Take the data below and filter it for lines containing the word "orange"; show each line found.

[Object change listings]
• • • • • • •

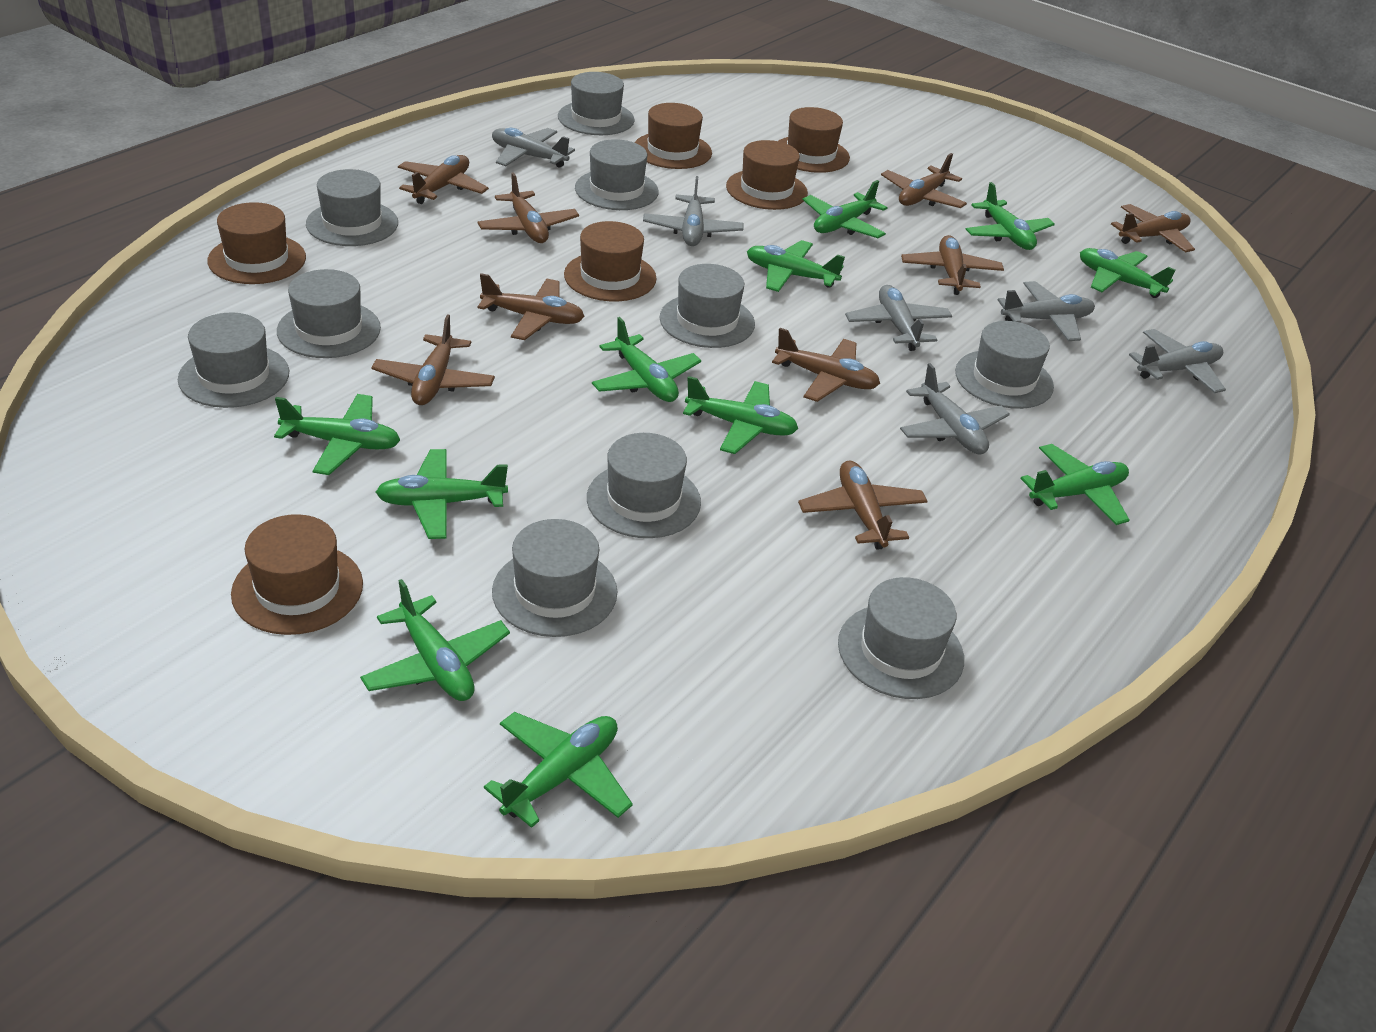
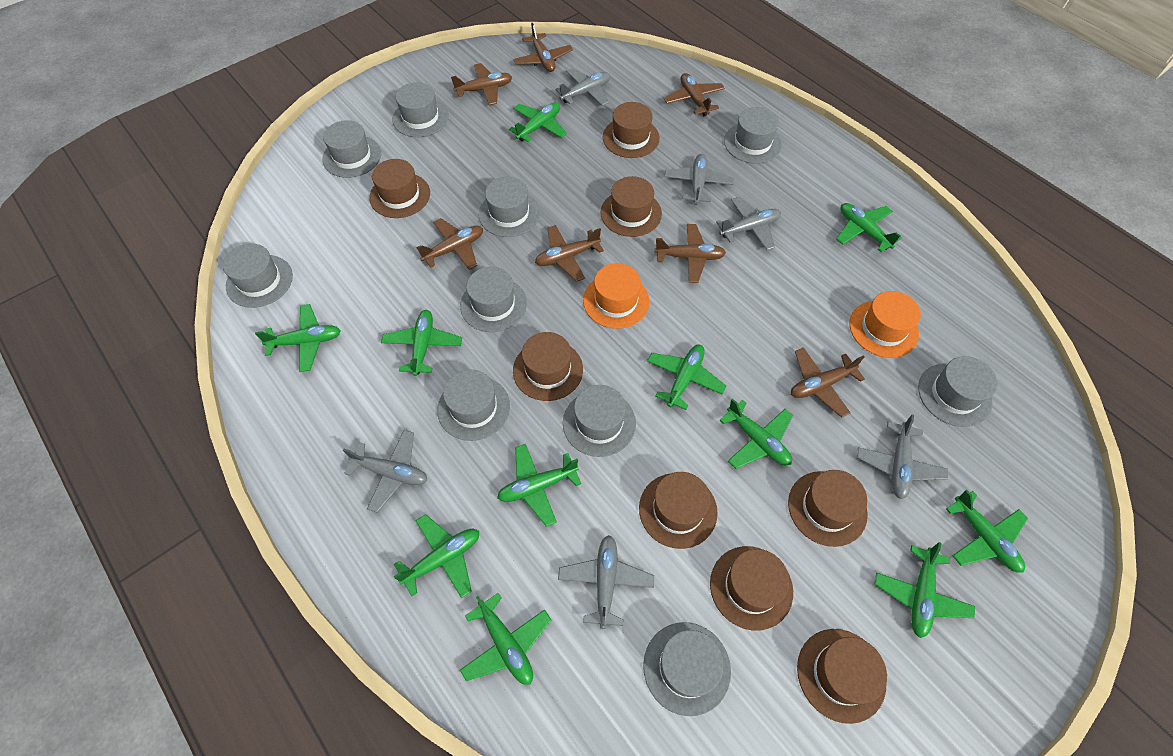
brown hat: 6 -> 8
brown plane: 9 -> 7
orange hat: 0 -> 2

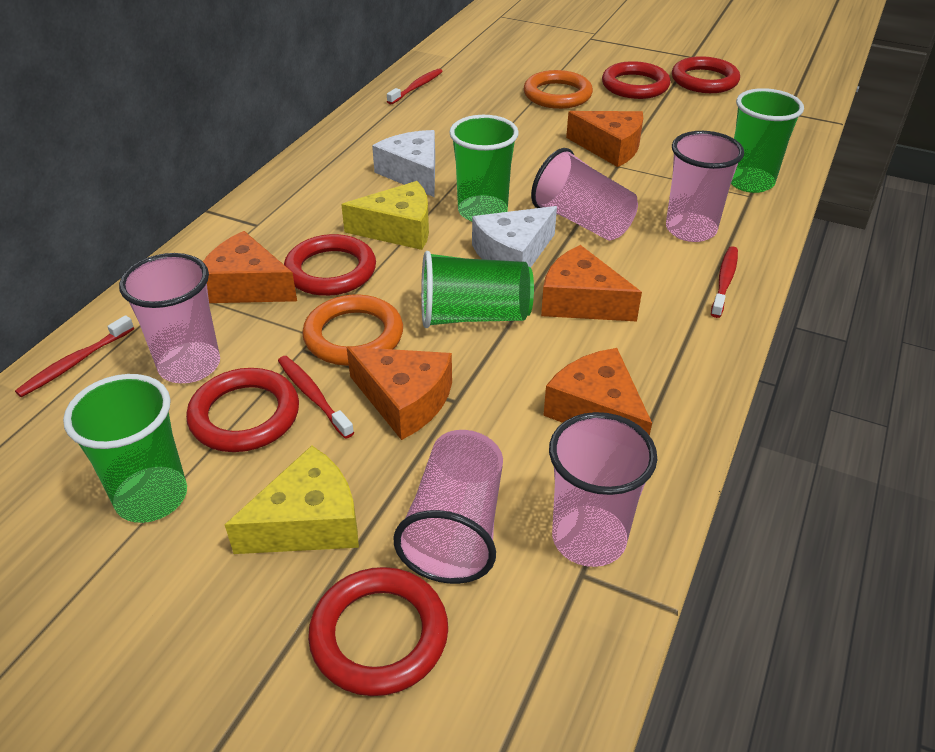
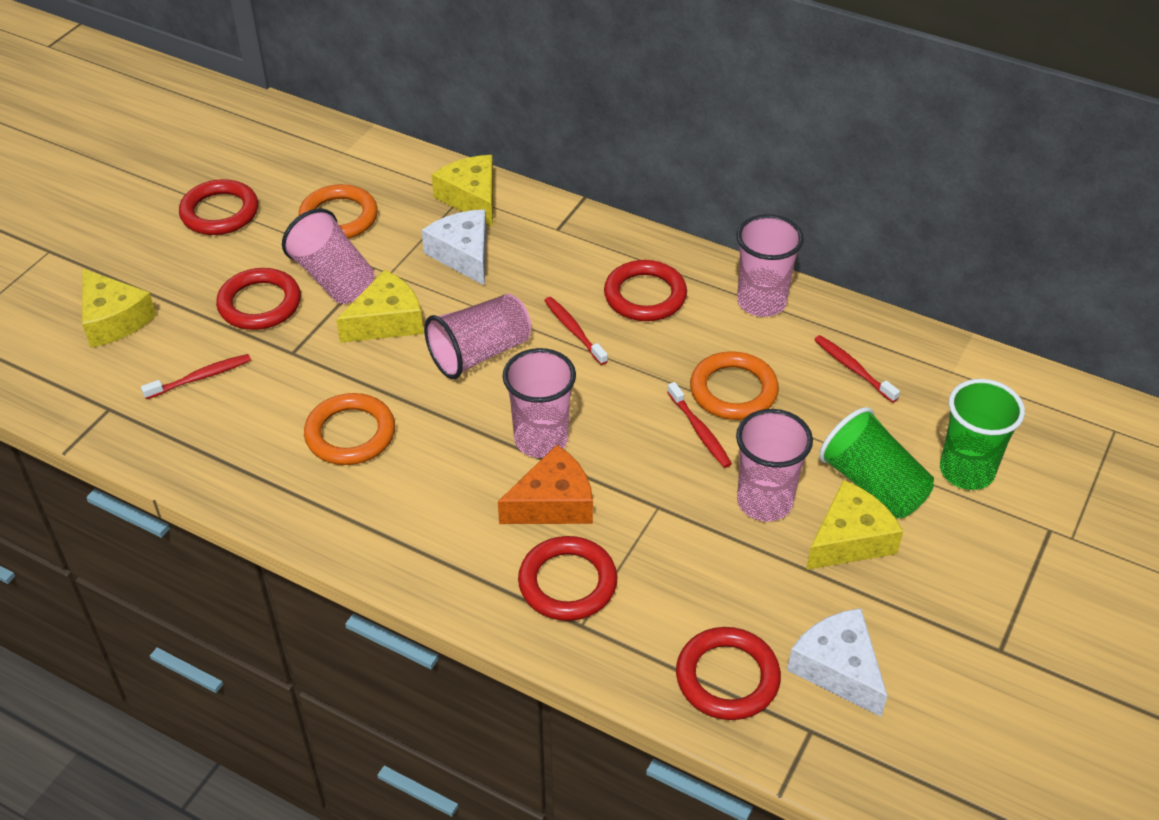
green cup: 4 -> 2
orange cheese: 5 -> 1
orange ring: 2 -> 3
yellow cheese: 2 -> 4

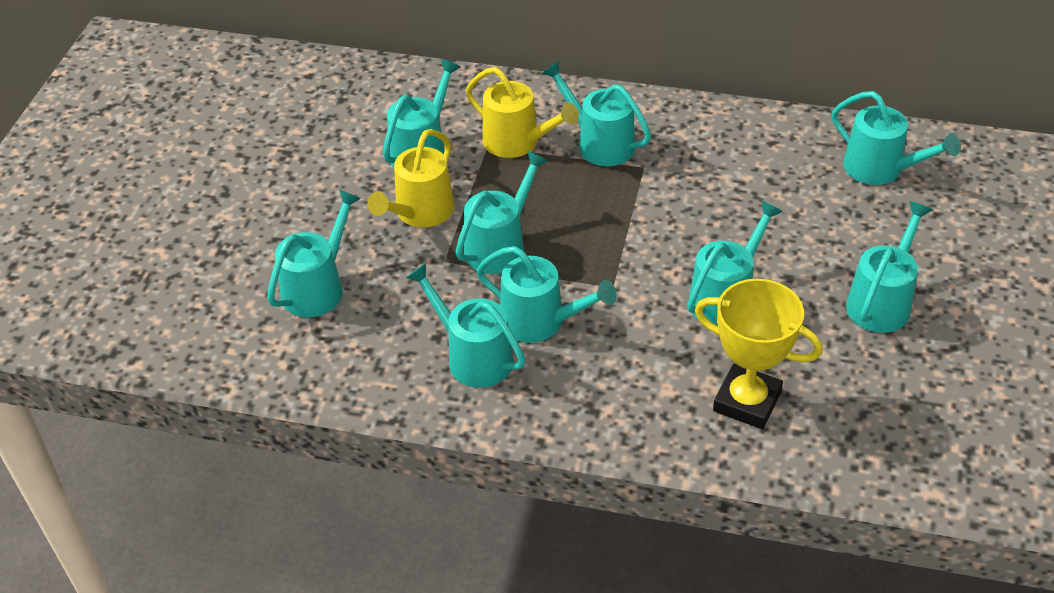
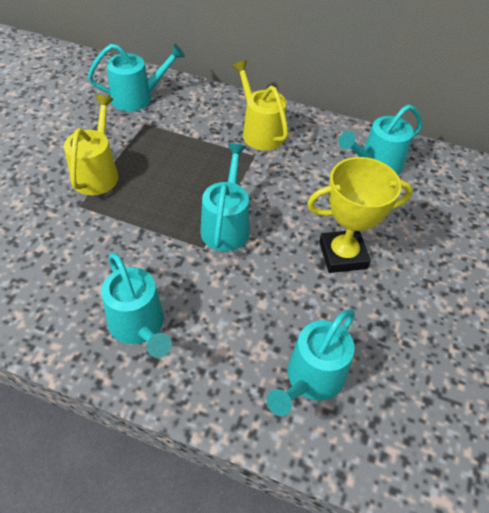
turquoise watering can: 9 -> 5

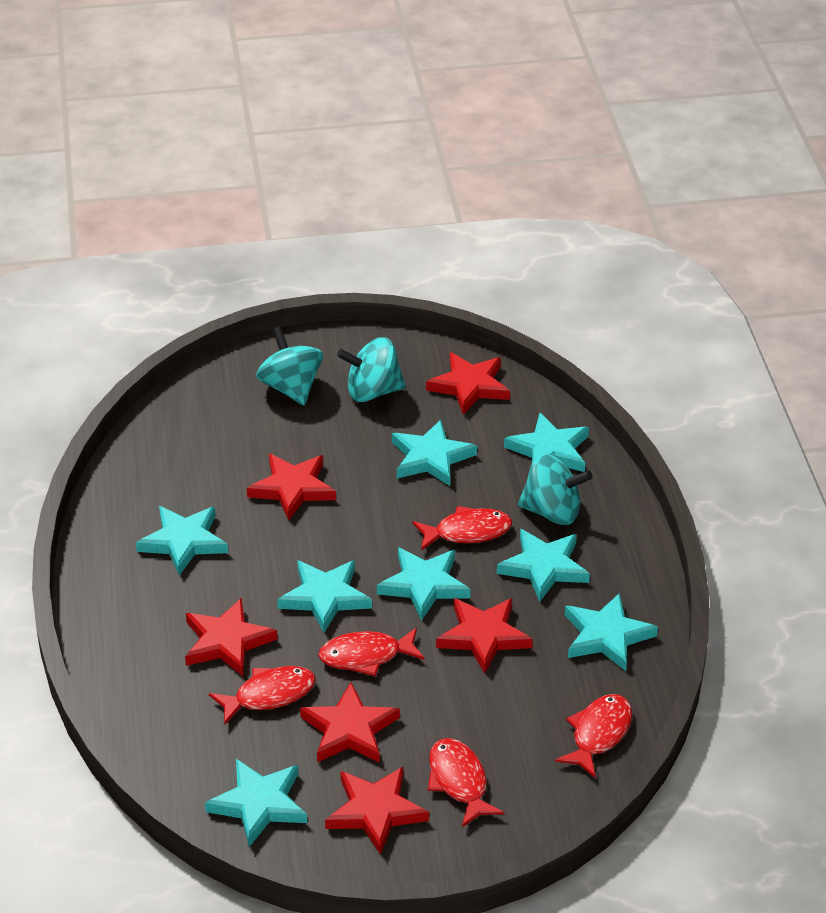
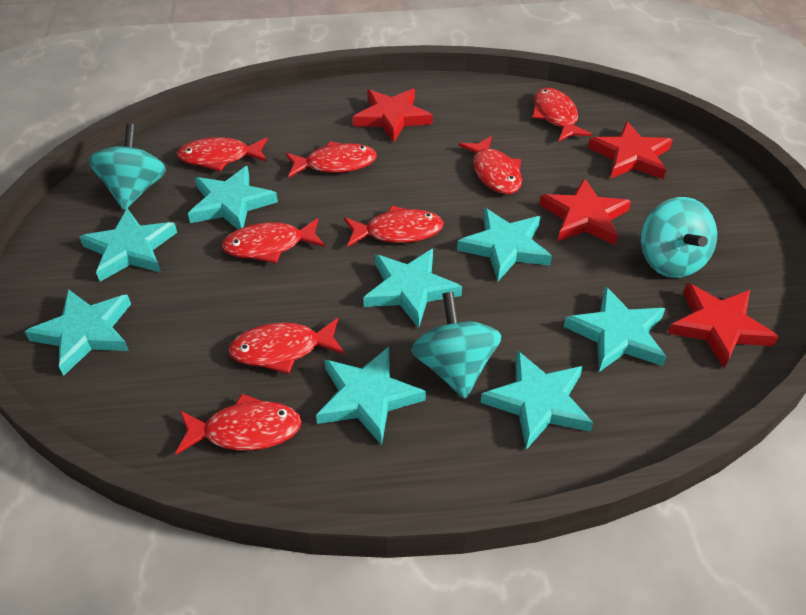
red fish: 5 -> 8
red star: 6 -> 4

• • • • • • •

§ **Solution to the problem**
orange hat: 0 -> 2
orange cheese: 5 -> 1
orange ring: 2 -> 3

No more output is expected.